··· Data block ···

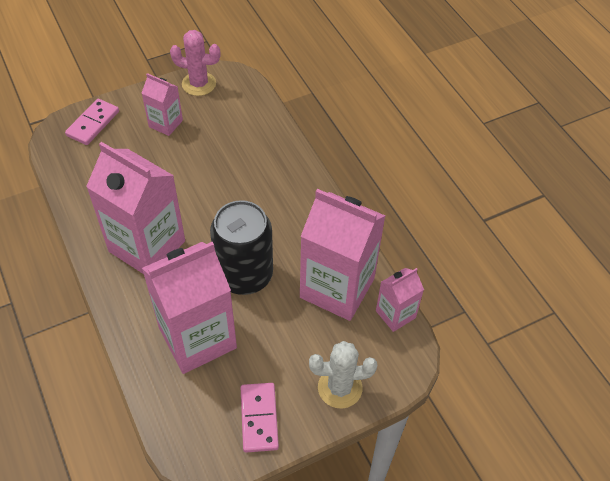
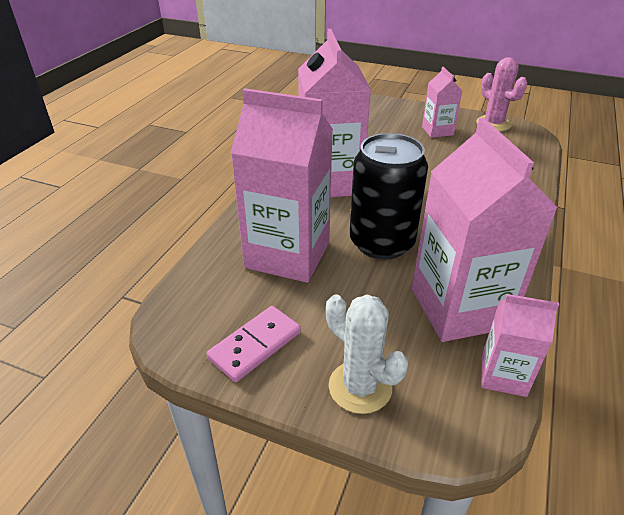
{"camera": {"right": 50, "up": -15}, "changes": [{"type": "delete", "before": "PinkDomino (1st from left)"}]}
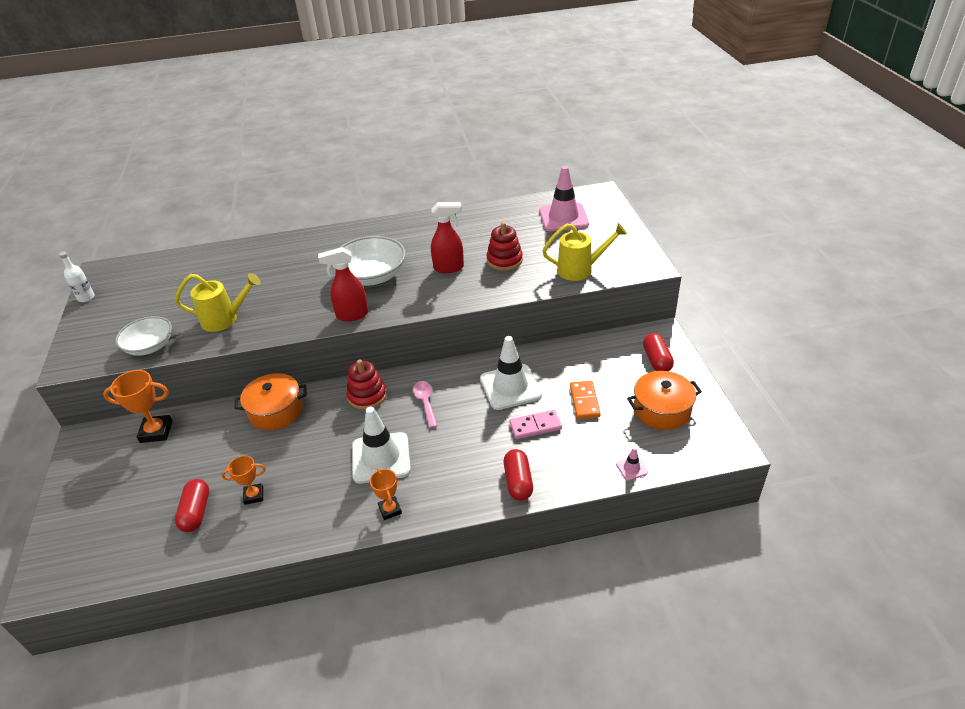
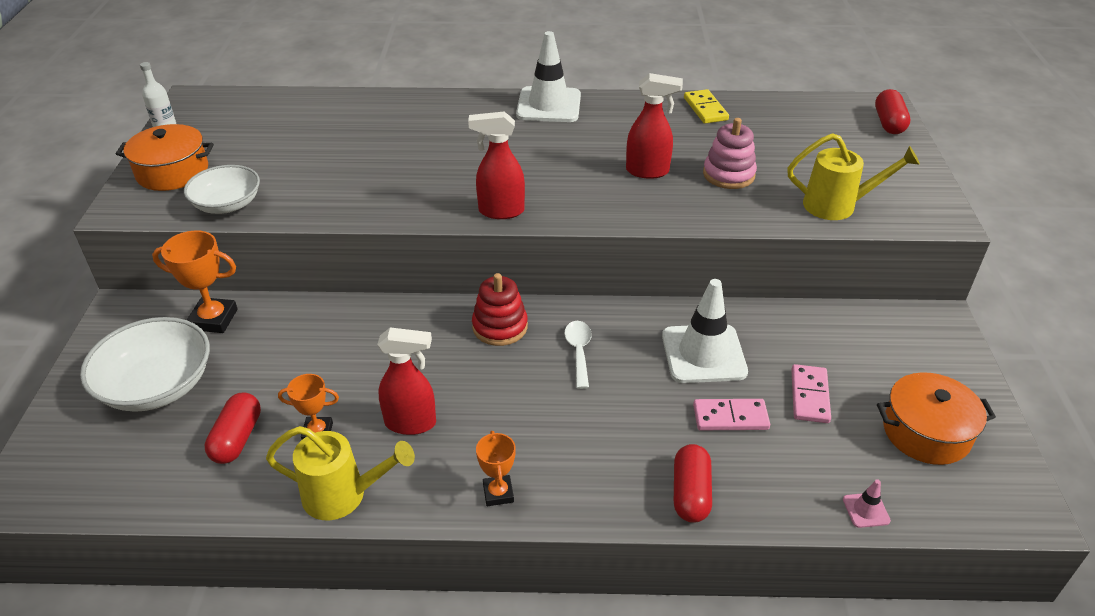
{"camera": {"right": 10, "up": 0}, "changes": [{"type": "delete", "before": "PinkTrafficCone (1st from left)"}, {"type": "insert", "after": "RedSprayBottle (1st from left)"}, {"type": "insert", "after": "YellowDomino"}, {"type": "move", "before": "YellowWateringCan (1st from left)"}, {"type": "move", "before": "OrangePot (1st from left)"}, {"type": "move", "before": "WhiteBowl (2nd from left in the first image)", "after": "WhiteBowl (1st from left)"}, {"type": "move", "before": "WhiteTrafficCone (1st from left)"}, {"type": "move", "before": "RedCapsule (3rd from left)"}, {"type": "recolor", "before": "PinkSpoon", "after": "WhiteSpoon"}, {"type": "recolor", "before": "RedStackingToy (2nd from left)", "after": "PinkStackingToy"}, {"type": "recolor", "before": "OrangeDomino", "after": "PinkDomino (2nd from left)"}]}
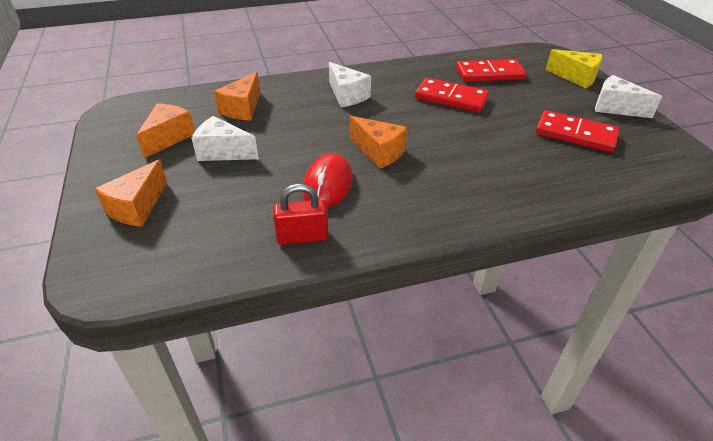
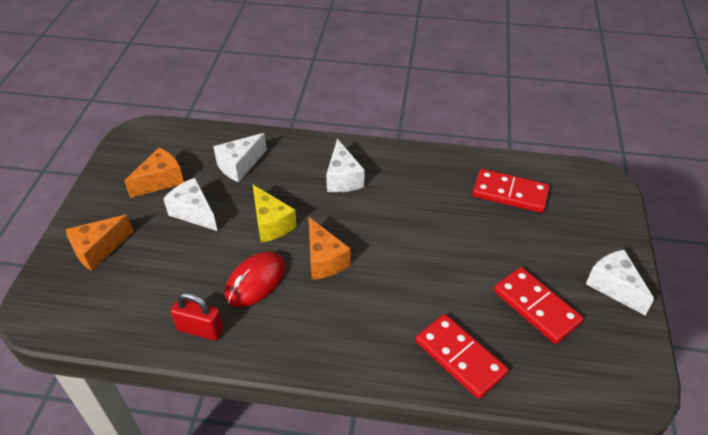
{"camera": {"right": 25, "up": 5}, "changes": [{"type": "move", "before": "RedDomino (1st from left)"}, {"type": "move", "before": "YellowCheese"}, {"type": "recolor", "before": "OrangeCheese (3rd from left)", "after": "WhiteCheese (2nd from left)"}]}
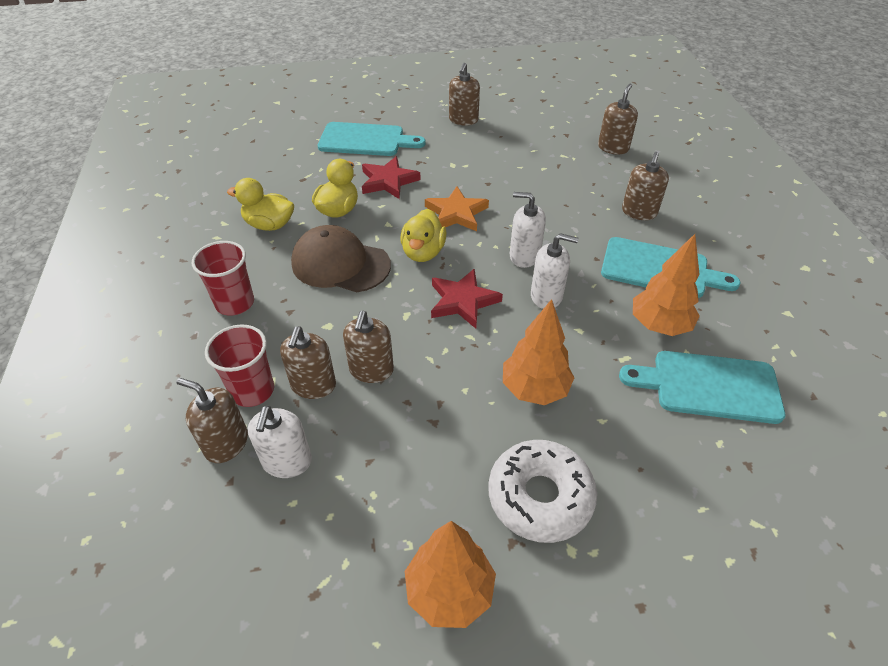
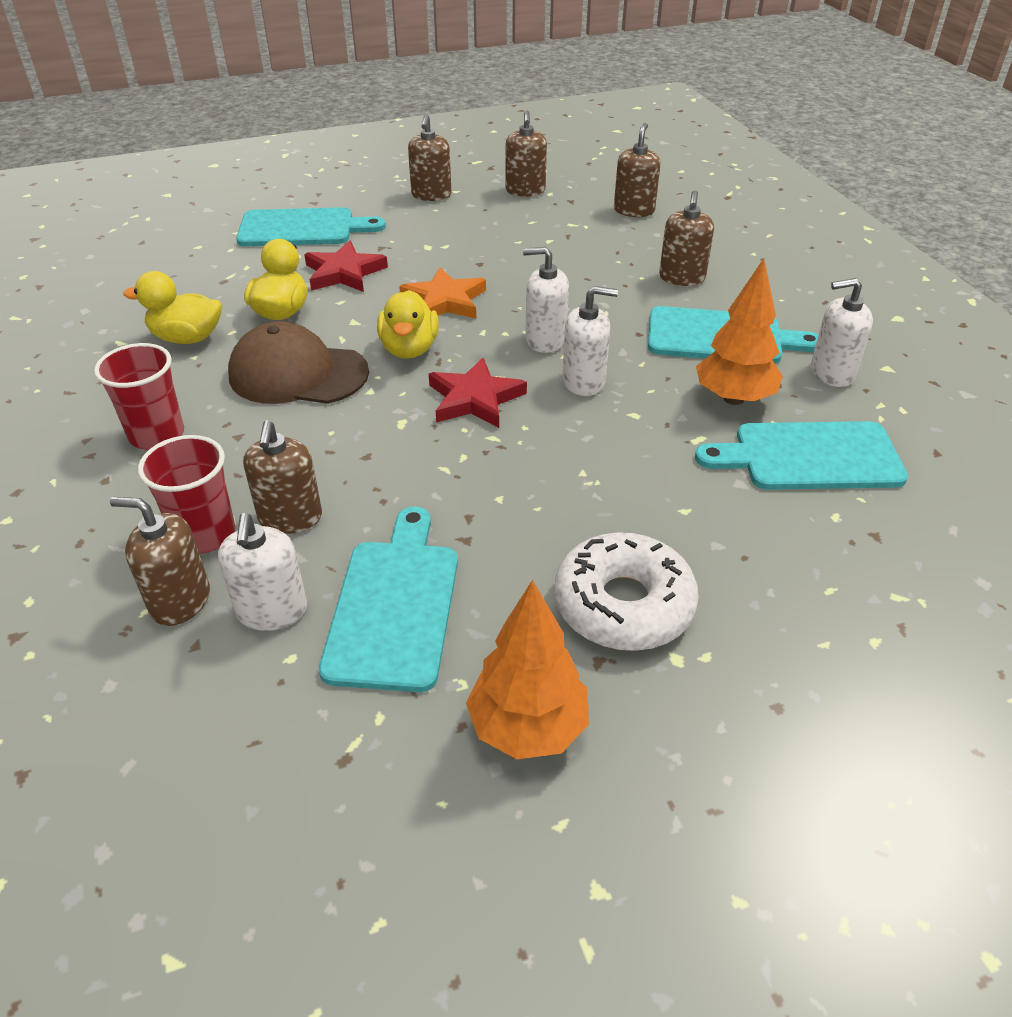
{"camera": {"right": -10, "up": -5}, "changes": [{"type": "delete", "before": "OrangeTree (2nd from left)"}, {"type": "insert", "after": "TurquoiseCuttingBoard (2nd from left)"}, {"type": "insert", "after": "WhiteSoapDispenser (4th from left)"}, {"type": "move", "before": "BrownSoapDispenser (3rd from left in the first image)", "after": "BrownSoapDispenser (4th from left)"}]}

···

* [Exercise aim] Exclude every picture and restate the listing word for word.

* [Answer area]
{"camera": {"right": 50, "up": -15}, "changes": [{"type": "delete", "before": "PinkDomino (1st from left)"}]}
{"camera": {"right": 10, "up": 0}, "changes": [{"type": "delete", "before": "PinkTrafficCone (1st from left)"}, {"type": "insert", "after": "RedSprayBottle (1st from left)"}, {"type": "insert", "after": "YellowDomino"}, {"type": "move", "before": "YellowWateringCan (1st from left)"}, {"type": "move", "before": "OrangePot (1st from left)"}, {"type": "move", "before": "WhiteBowl (2nd from left in the first image)", "after": "WhiteBowl (1st from left)"}, {"type": "move", "before": "WhiteTrafficCone (1st from left)"}, {"type": "move", "before": "RedCapsule (3rd from left)"}, {"type": "recolor", "before": "PinkSpoon", "after": "WhiteSpoon"}, {"type": "recolor", "before": "RedStackingToy (2nd from left)", "after": "PinkStackingToy"}, {"type": "recolor", "before": "OrangeDomino", "after": "PinkDomino (2nd from left)"}]}
{"camera": {"right": 25, "up": 5}, "changes": [{"type": "move", "before": "RedDomino (1st from left)"}, {"type": "move", "before": "YellowCheese"}, {"type": "recolor", "before": "OrangeCheese (3rd from left)", "after": "WhiteCheese (2nd from left)"}]}
{"camera": {"right": -10, "up": -5}, "changes": [{"type": "delete", "before": "OrangeTree (2nd from left)"}, {"type": "insert", "after": "TurquoiseCuttingBoard (2nd from left)"}, {"type": "insert", "after": "WhiteSoapDispenser (4th from left)"}, {"type": "move", "before": "BrownSoapDispenser (3rd from left in the first image)", "after": "BrownSoapDispenser (4th from left)"}]}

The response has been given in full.